> [Exercise input]:
※ ※ ※

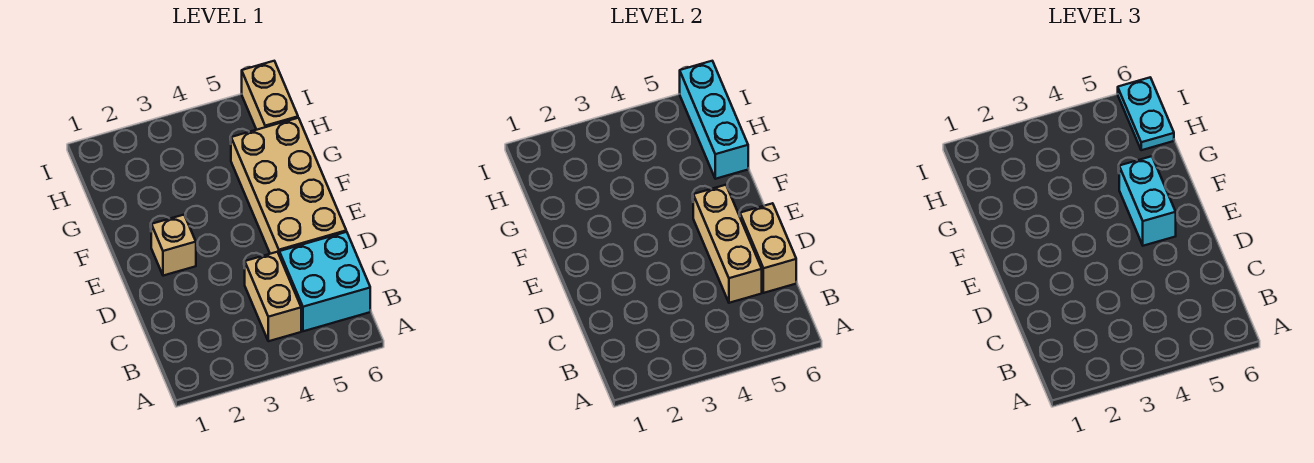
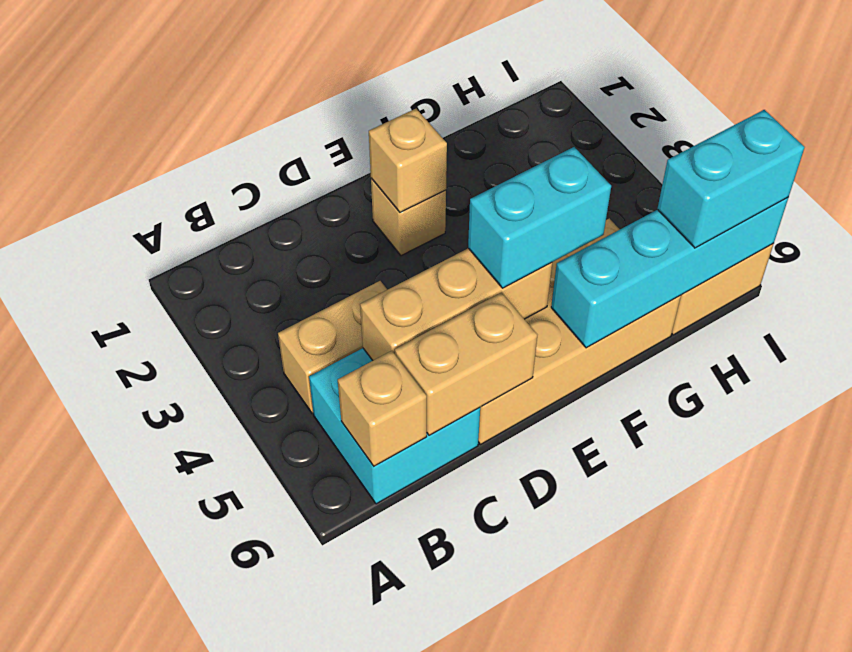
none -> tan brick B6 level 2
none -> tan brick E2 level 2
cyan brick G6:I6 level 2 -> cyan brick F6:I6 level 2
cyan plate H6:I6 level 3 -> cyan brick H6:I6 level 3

※ ※ ※

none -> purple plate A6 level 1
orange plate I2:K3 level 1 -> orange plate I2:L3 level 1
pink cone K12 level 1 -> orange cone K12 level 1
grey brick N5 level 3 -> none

※ ※ ※

> [Activity]: Within the material above, copy exactly the lines from the line that holds "orange plate I2:K3" up to and including the line that holds "grey brick N5 level 3 -> none".

> [Completed task]:
orange plate I2:K3 level 1 -> orange plate I2:L3 level 1
pink cone K12 level 1 -> orange cone K12 level 1
grey brick N5 level 3 -> none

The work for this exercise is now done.